— Begin —

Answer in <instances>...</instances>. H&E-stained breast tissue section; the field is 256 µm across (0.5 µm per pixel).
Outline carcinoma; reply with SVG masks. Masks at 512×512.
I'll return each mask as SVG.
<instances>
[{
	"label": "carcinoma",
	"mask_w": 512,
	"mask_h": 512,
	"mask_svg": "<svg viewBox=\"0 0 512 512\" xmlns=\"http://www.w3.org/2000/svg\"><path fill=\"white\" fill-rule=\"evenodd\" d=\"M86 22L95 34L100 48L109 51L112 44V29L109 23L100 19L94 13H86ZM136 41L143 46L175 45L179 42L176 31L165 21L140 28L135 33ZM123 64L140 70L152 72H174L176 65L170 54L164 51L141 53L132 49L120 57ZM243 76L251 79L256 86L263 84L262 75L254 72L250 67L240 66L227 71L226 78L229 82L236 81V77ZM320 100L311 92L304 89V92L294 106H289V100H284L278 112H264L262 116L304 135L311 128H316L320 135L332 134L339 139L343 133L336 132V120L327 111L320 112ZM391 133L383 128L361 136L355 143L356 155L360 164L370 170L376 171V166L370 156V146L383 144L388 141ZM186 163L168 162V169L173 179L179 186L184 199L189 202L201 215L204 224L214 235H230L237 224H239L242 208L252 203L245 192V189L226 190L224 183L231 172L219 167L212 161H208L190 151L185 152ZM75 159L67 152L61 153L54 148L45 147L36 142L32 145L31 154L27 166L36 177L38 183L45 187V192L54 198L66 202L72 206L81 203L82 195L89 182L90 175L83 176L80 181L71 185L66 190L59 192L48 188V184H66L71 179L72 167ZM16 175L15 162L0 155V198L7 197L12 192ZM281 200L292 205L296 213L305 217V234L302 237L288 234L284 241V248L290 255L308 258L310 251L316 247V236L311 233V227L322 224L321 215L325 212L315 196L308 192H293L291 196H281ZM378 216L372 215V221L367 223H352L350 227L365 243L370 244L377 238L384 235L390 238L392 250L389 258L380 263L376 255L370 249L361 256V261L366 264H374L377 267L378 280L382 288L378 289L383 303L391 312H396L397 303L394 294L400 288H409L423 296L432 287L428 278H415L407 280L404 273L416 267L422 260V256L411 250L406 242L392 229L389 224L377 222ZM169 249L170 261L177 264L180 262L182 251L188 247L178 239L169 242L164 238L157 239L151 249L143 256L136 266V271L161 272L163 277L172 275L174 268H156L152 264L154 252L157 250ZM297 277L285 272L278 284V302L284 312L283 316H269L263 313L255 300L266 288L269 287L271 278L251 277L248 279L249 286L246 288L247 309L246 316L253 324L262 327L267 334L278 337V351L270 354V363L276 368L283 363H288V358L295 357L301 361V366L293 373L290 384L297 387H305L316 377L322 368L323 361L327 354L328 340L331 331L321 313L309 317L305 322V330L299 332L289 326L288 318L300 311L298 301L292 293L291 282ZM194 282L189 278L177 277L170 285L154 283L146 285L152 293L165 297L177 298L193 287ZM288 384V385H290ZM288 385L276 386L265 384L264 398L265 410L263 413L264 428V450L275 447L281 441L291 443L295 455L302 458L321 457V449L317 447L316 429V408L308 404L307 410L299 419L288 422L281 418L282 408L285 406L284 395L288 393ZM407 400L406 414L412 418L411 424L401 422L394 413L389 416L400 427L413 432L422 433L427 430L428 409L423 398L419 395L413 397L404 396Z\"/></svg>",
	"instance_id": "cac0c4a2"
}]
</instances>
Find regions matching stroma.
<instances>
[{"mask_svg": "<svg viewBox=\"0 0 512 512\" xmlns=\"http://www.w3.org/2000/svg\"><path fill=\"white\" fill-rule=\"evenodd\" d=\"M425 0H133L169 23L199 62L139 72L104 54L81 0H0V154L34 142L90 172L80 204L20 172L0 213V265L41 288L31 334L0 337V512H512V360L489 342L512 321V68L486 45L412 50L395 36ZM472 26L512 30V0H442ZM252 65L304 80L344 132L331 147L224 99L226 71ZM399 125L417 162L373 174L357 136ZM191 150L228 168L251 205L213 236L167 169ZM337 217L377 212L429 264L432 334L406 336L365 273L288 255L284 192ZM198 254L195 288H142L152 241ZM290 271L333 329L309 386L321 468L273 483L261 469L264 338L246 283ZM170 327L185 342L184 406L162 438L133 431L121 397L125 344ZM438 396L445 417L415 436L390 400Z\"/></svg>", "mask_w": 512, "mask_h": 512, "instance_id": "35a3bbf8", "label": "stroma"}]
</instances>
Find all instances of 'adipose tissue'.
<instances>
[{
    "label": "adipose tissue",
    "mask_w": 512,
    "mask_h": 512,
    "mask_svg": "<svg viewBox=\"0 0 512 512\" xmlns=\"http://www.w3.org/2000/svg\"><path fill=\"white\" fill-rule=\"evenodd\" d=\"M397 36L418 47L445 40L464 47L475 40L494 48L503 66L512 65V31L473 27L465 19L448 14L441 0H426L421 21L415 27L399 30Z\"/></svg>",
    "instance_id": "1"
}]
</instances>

— End —

Which lines in the records above contain the string "Find"? Copy each one.

§ Written solution
Find regions matching stroma.
Find all instances of 'adipose tissue'.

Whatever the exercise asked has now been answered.